**To do:** Only an exact copy of the lines beginning at the one that contains "(653, 292) = (711, 249): none" and ending at the last line of the records below counts as the answer.

[Coordinate-based object records]
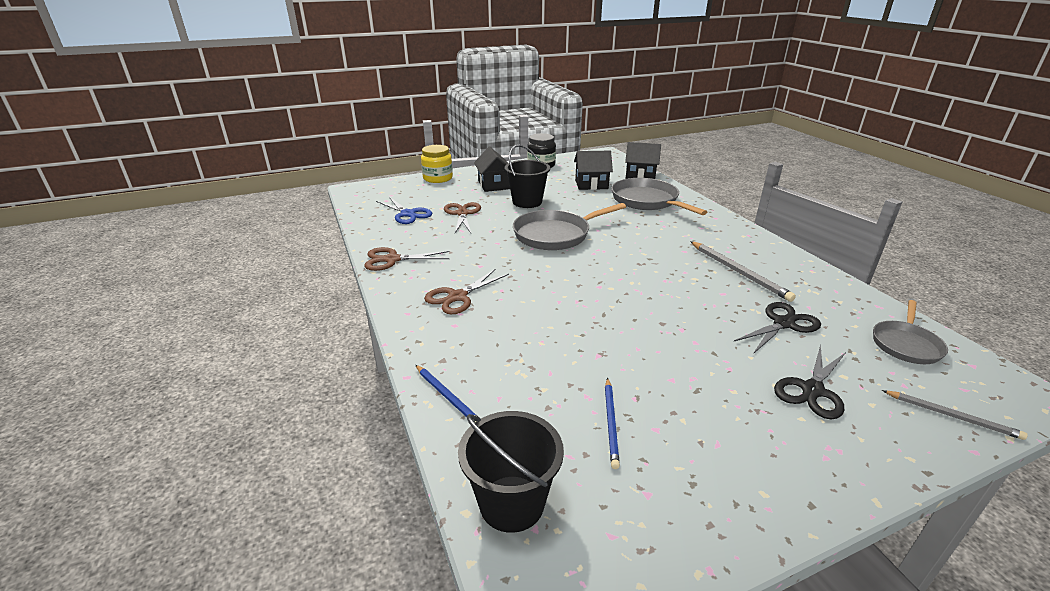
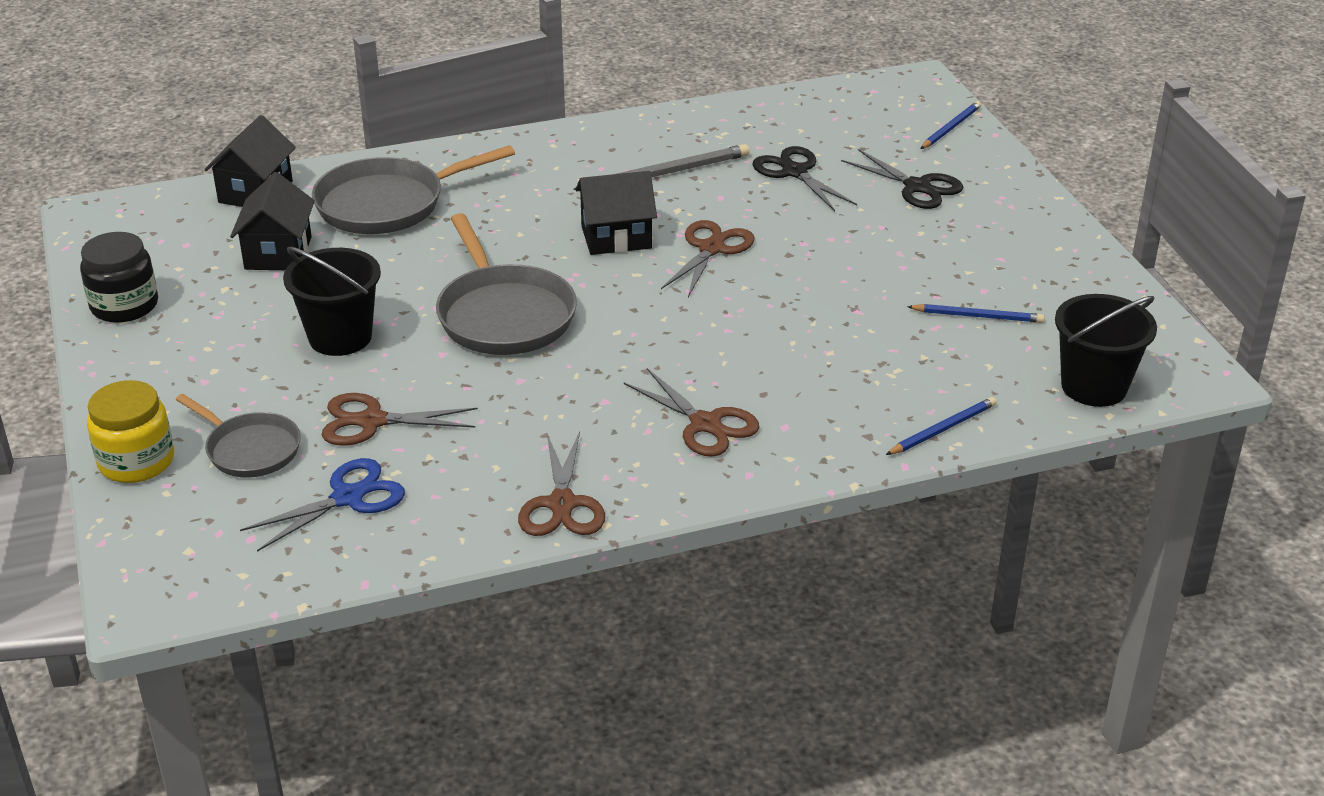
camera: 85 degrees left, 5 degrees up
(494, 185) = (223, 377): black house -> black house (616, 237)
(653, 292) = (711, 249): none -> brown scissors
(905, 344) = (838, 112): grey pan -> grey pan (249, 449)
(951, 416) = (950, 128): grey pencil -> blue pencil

**Reply to the task:**
(653, 292) = (711, 249): none -> brown scissors
(905, 344) = (838, 112): grey pan -> grey pan (249, 449)
(951, 416) = (950, 128): grey pencil -> blue pencil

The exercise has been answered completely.